Copy every one of the records below word for word, without changing anything.
=== Data entries ===
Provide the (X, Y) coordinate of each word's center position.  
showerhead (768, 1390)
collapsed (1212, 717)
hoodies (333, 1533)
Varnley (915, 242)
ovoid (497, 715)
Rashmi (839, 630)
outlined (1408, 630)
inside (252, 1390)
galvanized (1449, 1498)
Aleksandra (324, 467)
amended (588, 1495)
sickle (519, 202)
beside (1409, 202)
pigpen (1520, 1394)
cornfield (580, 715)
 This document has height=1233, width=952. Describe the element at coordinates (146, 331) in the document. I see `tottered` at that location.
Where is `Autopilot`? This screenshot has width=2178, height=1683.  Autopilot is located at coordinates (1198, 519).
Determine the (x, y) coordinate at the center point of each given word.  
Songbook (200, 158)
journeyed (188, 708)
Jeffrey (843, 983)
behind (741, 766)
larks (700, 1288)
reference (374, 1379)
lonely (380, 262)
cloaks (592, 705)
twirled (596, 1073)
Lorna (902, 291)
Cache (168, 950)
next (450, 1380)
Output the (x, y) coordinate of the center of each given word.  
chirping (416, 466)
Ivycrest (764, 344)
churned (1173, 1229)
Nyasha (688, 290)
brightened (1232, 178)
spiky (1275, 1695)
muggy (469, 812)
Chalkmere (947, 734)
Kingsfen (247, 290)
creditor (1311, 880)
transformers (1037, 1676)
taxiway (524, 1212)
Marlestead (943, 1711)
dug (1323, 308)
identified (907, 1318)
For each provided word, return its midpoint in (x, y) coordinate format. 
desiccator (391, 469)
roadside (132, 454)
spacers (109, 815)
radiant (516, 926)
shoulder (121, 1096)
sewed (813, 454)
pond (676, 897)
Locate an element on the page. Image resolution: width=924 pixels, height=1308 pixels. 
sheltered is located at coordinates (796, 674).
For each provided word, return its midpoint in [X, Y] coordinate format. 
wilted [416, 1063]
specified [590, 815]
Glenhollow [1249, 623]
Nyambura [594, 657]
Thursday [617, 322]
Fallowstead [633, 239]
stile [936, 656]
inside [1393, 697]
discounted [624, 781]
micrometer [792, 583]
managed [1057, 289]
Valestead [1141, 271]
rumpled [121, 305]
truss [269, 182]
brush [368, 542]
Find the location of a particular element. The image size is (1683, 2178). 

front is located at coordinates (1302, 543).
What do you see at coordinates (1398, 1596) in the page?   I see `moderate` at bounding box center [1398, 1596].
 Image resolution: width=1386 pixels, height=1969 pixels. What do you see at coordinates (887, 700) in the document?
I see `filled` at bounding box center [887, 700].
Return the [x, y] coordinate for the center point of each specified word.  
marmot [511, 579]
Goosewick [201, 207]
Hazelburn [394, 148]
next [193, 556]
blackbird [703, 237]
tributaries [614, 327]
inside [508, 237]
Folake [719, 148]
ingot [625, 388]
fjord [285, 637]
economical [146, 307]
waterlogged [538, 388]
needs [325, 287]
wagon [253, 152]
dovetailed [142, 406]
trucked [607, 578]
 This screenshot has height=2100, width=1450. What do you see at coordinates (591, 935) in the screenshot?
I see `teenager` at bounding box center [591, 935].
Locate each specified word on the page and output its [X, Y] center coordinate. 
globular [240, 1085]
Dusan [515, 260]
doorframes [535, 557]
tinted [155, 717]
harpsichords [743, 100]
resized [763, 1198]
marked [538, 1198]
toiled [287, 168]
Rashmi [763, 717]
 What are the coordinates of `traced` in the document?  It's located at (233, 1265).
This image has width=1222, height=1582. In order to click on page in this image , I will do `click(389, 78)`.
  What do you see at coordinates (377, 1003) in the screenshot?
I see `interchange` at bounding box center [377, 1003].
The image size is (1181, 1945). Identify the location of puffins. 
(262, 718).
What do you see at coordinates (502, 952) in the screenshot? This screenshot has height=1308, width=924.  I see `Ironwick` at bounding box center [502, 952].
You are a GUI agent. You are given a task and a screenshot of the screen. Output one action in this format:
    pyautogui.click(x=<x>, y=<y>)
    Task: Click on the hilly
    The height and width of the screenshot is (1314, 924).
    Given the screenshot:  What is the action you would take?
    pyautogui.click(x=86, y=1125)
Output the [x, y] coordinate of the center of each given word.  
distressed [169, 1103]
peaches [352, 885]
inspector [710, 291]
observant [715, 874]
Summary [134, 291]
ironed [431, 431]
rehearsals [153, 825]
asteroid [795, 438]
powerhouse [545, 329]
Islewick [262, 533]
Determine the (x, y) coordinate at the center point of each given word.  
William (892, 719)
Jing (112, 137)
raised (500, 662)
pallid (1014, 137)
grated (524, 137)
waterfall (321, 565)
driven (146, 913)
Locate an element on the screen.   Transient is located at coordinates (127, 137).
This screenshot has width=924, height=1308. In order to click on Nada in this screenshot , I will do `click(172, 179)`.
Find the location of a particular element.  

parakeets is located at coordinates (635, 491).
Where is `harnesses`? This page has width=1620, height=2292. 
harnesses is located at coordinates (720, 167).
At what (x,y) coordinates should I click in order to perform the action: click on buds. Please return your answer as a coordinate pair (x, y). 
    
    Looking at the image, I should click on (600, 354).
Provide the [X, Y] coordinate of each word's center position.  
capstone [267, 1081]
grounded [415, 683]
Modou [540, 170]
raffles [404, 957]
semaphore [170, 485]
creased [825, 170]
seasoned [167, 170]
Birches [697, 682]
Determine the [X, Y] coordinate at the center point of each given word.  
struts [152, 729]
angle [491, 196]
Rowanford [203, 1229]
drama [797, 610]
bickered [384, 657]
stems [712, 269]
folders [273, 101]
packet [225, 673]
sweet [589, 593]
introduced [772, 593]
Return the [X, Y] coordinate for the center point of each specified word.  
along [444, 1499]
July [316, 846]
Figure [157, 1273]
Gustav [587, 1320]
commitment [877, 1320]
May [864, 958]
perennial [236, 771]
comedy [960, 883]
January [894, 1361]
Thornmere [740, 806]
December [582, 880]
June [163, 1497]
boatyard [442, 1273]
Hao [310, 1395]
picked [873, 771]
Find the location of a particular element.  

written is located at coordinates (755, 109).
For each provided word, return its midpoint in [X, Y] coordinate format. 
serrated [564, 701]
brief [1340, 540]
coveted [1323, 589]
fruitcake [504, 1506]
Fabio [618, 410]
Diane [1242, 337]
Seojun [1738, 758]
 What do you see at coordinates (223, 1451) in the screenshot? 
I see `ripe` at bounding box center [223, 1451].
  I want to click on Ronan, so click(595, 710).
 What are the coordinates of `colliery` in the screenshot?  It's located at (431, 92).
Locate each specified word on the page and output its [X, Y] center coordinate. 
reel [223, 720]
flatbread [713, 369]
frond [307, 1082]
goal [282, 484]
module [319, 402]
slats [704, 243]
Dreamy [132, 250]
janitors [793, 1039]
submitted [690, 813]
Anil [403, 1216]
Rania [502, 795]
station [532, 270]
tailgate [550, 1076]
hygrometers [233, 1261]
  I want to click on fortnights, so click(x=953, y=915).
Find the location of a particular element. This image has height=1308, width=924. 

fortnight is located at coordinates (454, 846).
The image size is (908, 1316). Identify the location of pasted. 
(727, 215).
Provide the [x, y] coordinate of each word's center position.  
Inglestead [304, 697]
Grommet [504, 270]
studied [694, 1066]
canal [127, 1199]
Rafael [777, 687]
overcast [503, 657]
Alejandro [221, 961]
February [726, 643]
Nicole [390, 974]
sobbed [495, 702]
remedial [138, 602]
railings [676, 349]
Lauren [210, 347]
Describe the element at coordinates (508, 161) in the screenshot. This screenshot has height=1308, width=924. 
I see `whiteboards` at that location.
===
Completed task
Provide the (X, Y) coordinate of each word's center position.  
showerhead (768, 1390)
collapsed (1212, 717)
hoodies (333, 1533)
Varnley (915, 242)
ovoid (497, 715)
Rashmi (839, 630)
outlined (1408, 630)
inside (252, 1390)
galvanized (1449, 1498)
Aleksandra (324, 467)
amended (588, 1495)
sickle (519, 202)
beside (1409, 202)
pigpen (1520, 1394)
cornfield (580, 715)
 This document has height=1233, width=952. Describe the element at coordinates (146, 331) in the document. I see `tottered` at that location.
Where is `Autopilot`? This screenshot has width=2178, height=1683.  Autopilot is located at coordinates (1198, 519).
Determine the (x, y) coordinate at the center point of each given word.  
Songbook (200, 158)
journeyed (188, 708)
Jeffrey (843, 983)
behind (741, 766)
larks (700, 1288)
reference (374, 1379)
lonely (380, 262)
cloaks (592, 705)
twirled (596, 1073)
Lorna (902, 291)
Cache (168, 950)
next (450, 1380)
Output the (x, y) coordinate of the center of each given word.  
chirping (416, 466)
Ivycrest (764, 344)
churned (1173, 1229)
Nyasha (688, 290)
brightened (1232, 178)
spiky (1275, 1695)
muggy (469, 812)
Chalkmere (947, 734)
Kingsfen (247, 290)
creditor (1311, 880)
transformers (1037, 1676)
taxiway (524, 1212)
Marlestead (943, 1711)
dug (1323, 308)
identified (907, 1318)
For each provided word, return its midpoint in (x, y) coordinate format. 
desiccator (391, 469)
roadside (132, 454)
spacers (109, 815)
radiant (516, 926)
shoulder (121, 1096)
sewed (813, 454)
pond (676, 897)
Locate an element on the page. Image resolution: width=924 pixels, height=1308 pixels. 
sheltered is located at coordinates (796, 674).
For each provided word, return its midpoint in [X, Y] coordinate format. 
wilted [416, 1063]
specified [590, 815]
Glenhollow [1249, 623]
Nyambura [594, 657]
Thursday [617, 322]
Fallowstead [633, 239]
stile [936, 656]
inside [1393, 697]
discounted [624, 781]
micrometer [792, 583]
managed [1057, 289]
Valestead [1141, 271]
rumpled [121, 305]
truss [269, 182]
brush [368, 542]
Find the location of a particular element. The image size is (1683, 2178). 

front is located at coordinates (1302, 543).
What do you see at coordinates (1398, 1596) in the page?   I see `moderate` at bounding box center [1398, 1596].
 Image resolution: width=1386 pixels, height=1969 pixels. What do you see at coordinates (887, 700) in the document?
I see `filled` at bounding box center [887, 700].
Return the [x, y] coordinate for the center point of each specified word.  
marmot [511, 579]
Goosewick [201, 207]
Hazelburn [394, 148]
next [193, 556]
blackbird [703, 237]
tributaries [614, 327]
inside [508, 237]
Folake [719, 148]
ingot [625, 388]
fjord [285, 637]
economical [146, 307]
waterlogged [538, 388]
needs [325, 287]
wagon [253, 152]
dovetailed [142, 406]
trucked [607, 578]
 This screenshot has height=2100, width=1450. What do you see at coordinates (591, 935) in the screenshot?
I see `teenager` at bounding box center [591, 935].
Locate each specified word on the page and output its [X, Y] center coordinate. 
globular [240, 1085]
Dusan [515, 260]
doorframes [535, 557]
tinted [155, 717]
harpsichords [743, 100]
resized [763, 1198]
marked [538, 1198]
toiled [287, 168]
Rashmi [763, 717]
 What are the coordinates of `traced` in the document?  It's located at (233, 1265).
This image has width=1222, height=1582. In order to click on page in this image , I will do `click(389, 78)`.
  What do you see at coordinates (377, 1003) in the screenshot?
I see `interchange` at bounding box center [377, 1003].
The image size is (1181, 1945). Identify the location of puffins. 
(262, 718).
What do you see at coordinates (502, 952) in the screenshot? This screenshot has height=1308, width=924.  I see `Ironwick` at bounding box center [502, 952].
You are a GUI agent. You are given a task and a screenshot of the screen. Output one action in this format:
    pyautogui.click(x=<x>, y=<y>)
    Task: Click on the hilly
    The height and width of the screenshot is (1314, 924).
    Given the screenshot:  What is the action you would take?
    pyautogui.click(x=86, y=1125)
Output the [x, y] coordinate of the center of each given word.  
distressed [169, 1103]
peaches [352, 885]
inspector [710, 291]
observant [715, 874]
Summary [134, 291]
ironed [431, 431]
rehearsals [153, 825]
asteroid [795, 438]
powerhouse [545, 329]
Islewick [262, 533]
Determine the (x, y) coordinate at the center point of each given word.  
William (892, 719)
Jing (112, 137)
raised (500, 662)
pallid (1014, 137)
grated (524, 137)
waterfall (321, 565)
driven (146, 913)
Locate an element on the screen.   Transient is located at coordinates (127, 137).
This screenshot has width=924, height=1308. In order to click on Nada in this screenshot , I will do `click(172, 179)`.
Find the location of a particular element.  

parakeets is located at coordinates (635, 491).
Where is `harnesses`? This page has width=1620, height=2292. 
harnesses is located at coordinates (720, 167).
At what (x,y) coordinates should I click in order to perform the action: click on buds. Please return your answer as a coordinate pair (x, y). 
    
    Looking at the image, I should click on (600, 354).
Provide the [X, Y] coordinate of each word's center position.  
capstone [267, 1081]
grounded [415, 683]
Modou [540, 170]
raffles [404, 957]
semaphore [170, 485]
creased [825, 170]
seasoned [167, 170]
Birches [697, 682]
Determine the [X, Y] coordinate at the center point of each given word.  
struts [152, 729]
angle [491, 196]
Rowanford [203, 1229]
drama [797, 610]
bickered [384, 657]
stems [712, 269]
folders [273, 101]
packet [225, 673]
sweet [589, 593]
introduced [772, 593]
Return the [X, Y] coordinate for the center point of each specified word.  
along [444, 1499]
July [316, 846]
Figure [157, 1273]
Gustav [587, 1320]
commitment [877, 1320]
May [864, 958]
perennial [236, 771]
comedy [960, 883]
January [894, 1361]
Thornmere [740, 806]
December [582, 880]
June [163, 1497]
boatyard [442, 1273]
Hao [310, 1395]
picked [873, 771]
Find the location of a particular element.  

written is located at coordinates (755, 109).
For each provided word, return its midpoint in [X, Y] coordinate format. 
serrated [564, 701]
brief [1340, 540]
coveted [1323, 589]
fruitcake [504, 1506]
Fabio [618, 410]
Diane [1242, 337]
Seojun [1738, 758]
 What do you see at coordinates (223, 1451) in the screenshot? 
I see `ripe` at bounding box center [223, 1451].
  I want to click on Ronan, so click(595, 710).
 What are the coordinates of `colliery` in the screenshot?  It's located at (431, 92).
Locate each specified word on the page and output its [X, Y] center coordinate. 
reel [223, 720]
flatbread [713, 369]
frond [307, 1082]
goal [282, 484]
module [319, 402]
slats [704, 243]
Dreamy [132, 250]
janitors [793, 1039]
submitted [690, 813]
Anil [403, 1216]
Rania [502, 795]
station [532, 270]
tailgate [550, 1076]
hygrometers [233, 1261]
  I want to click on fortnights, so click(x=953, y=915).
Find the location of a particular element. This image has height=1308, width=924. 

fortnight is located at coordinates (454, 846).
The image size is (908, 1316). Identify the location of pasted. 
(727, 215).
Provide the [x, y] coordinate of each word's center position.  
Inglestead [304, 697]
Grommet [504, 270]
studied [694, 1066]
canal [127, 1199]
Rafael [777, 687]
overcast [503, 657]
Alejandro [221, 961]
February [726, 643]
Nicole [390, 974]
sobbed [495, 702]
remedial [138, 602]
railings [676, 349]
Lauren [210, 347]
Describe the element at coordinates (508, 161) in the screenshot. This screenshot has height=1308, width=924. 
I see `whiteboards` at that location.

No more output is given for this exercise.